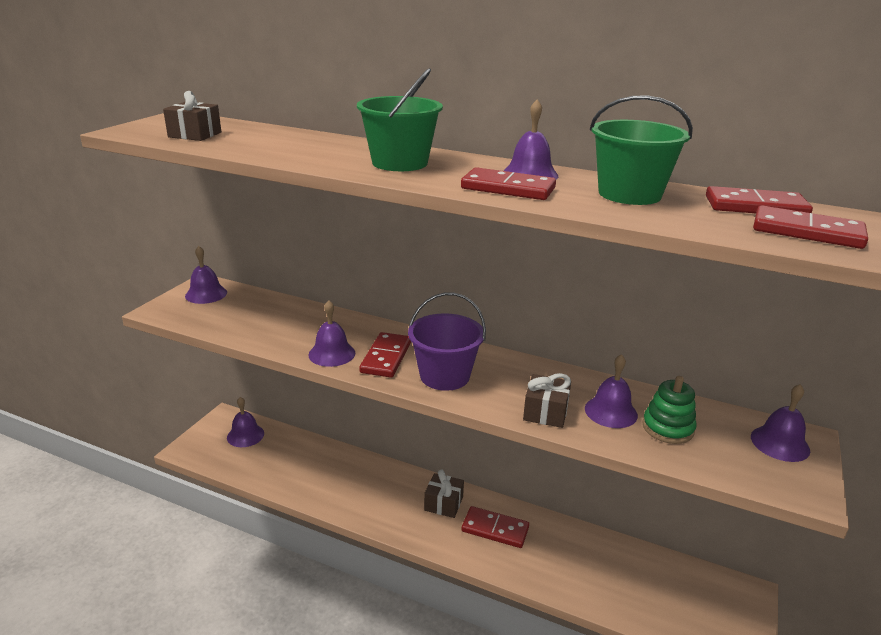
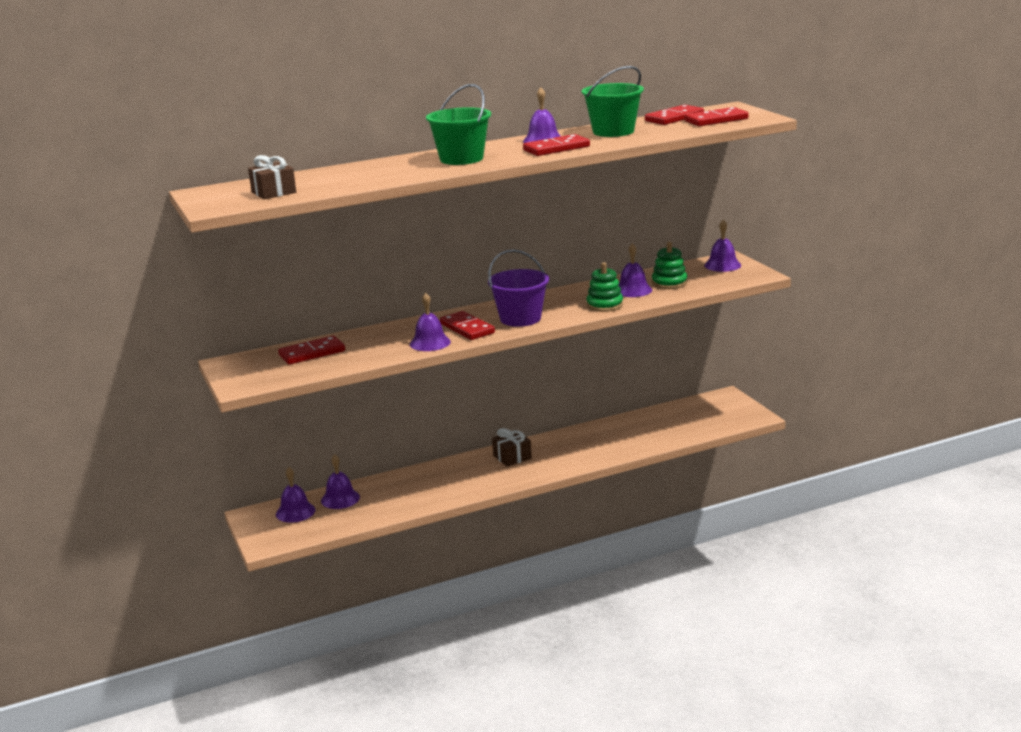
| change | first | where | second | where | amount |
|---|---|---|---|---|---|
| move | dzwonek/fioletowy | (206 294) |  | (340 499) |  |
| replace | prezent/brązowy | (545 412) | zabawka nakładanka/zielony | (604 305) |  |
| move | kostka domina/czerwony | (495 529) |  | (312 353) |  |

Task goal: Word for word, print out all of the records above; pass over the pictures.

Final answer:
| change | first | where | second | where | amount |
|---|---|---|---|---|---|
| move | dzwonek/fioletowy | (206 294) |  | (340 499) |  |
| replace | prezent/brązowy | (545 412) | zabawka nakładanka/zielony | (604 305) |  |
| move | kostka domina/czerwony | (495 529) |  | (312 353) |  |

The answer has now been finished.